» The problem: The answer should consist of every record, reproduced exactly.

━━━━━ Extracted records

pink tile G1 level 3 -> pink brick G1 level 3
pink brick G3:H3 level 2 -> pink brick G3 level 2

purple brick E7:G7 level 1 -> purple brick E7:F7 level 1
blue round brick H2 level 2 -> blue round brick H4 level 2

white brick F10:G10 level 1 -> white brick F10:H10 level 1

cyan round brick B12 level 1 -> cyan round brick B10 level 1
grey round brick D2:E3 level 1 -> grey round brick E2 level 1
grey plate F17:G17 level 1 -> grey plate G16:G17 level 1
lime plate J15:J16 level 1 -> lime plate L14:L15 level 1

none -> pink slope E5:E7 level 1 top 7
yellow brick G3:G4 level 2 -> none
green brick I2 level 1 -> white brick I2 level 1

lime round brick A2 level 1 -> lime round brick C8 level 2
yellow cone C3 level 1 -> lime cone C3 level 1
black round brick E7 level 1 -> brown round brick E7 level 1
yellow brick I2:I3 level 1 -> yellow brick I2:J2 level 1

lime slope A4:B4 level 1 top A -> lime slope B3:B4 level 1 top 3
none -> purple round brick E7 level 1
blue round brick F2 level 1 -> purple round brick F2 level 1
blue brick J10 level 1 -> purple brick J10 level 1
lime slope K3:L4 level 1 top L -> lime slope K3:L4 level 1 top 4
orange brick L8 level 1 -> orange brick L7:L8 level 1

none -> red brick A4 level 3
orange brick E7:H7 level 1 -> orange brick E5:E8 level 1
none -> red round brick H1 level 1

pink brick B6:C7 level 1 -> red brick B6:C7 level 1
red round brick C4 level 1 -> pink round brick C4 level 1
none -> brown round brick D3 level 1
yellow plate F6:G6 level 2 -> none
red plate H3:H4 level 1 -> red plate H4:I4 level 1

━━━━━━━━━━

» Finished task:
pink tile G1 level 3 -> pink brick G1 level 3
pink brick G3:H3 level 2 -> pink brick G3 level 2

purple brick E7:G7 level 1 -> purple brick E7:F7 level 1
blue round brick H2 level 2 -> blue round brick H4 level 2

white brick F10:G10 level 1 -> white brick F10:H10 level 1

cyan round brick B12 level 1 -> cyan round brick B10 level 1
grey round brick D2:E3 level 1 -> grey round brick E2 level 1
grey plate F17:G17 level 1 -> grey plate G16:G17 level 1
lime plate J15:J16 level 1 -> lime plate L14:L15 level 1

none -> pink slope E5:E7 level 1 top 7
yellow brick G3:G4 level 2 -> none
green brick I2 level 1 -> white brick I2 level 1

lime round brick A2 level 1 -> lime round brick C8 level 2
yellow cone C3 level 1 -> lime cone C3 level 1
black round brick E7 level 1 -> brown round brick E7 level 1
yellow brick I2:I3 level 1 -> yellow brick I2:J2 level 1

lime slope A4:B4 level 1 top A -> lime slope B3:B4 level 1 top 3
none -> purple round brick E7 level 1
blue round brick F2 level 1 -> purple round brick F2 level 1
blue brick J10 level 1 -> purple brick J10 level 1
lime slope K3:L4 level 1 top L -> lime slope K3:L4 level 1 top 4
orange brick L8 level 1 -> orange brick L7:L8 level 1

none -> red brick A4 level 3
orange brick E7:H7 level 1 -> orange brick E5:E8 level 1
none -> red round brick H1 level 1

pink brick B6:C7 level 1 -> red brick B6:C7 level 1
red round brick C4 level 1 -> pink round brick C4 level 1
none -> brown round brick D3 level 1
yellow plate F6:G6 level 2 -> none
red plate H3:H4 level 1 -> red plate H4:I4 level 1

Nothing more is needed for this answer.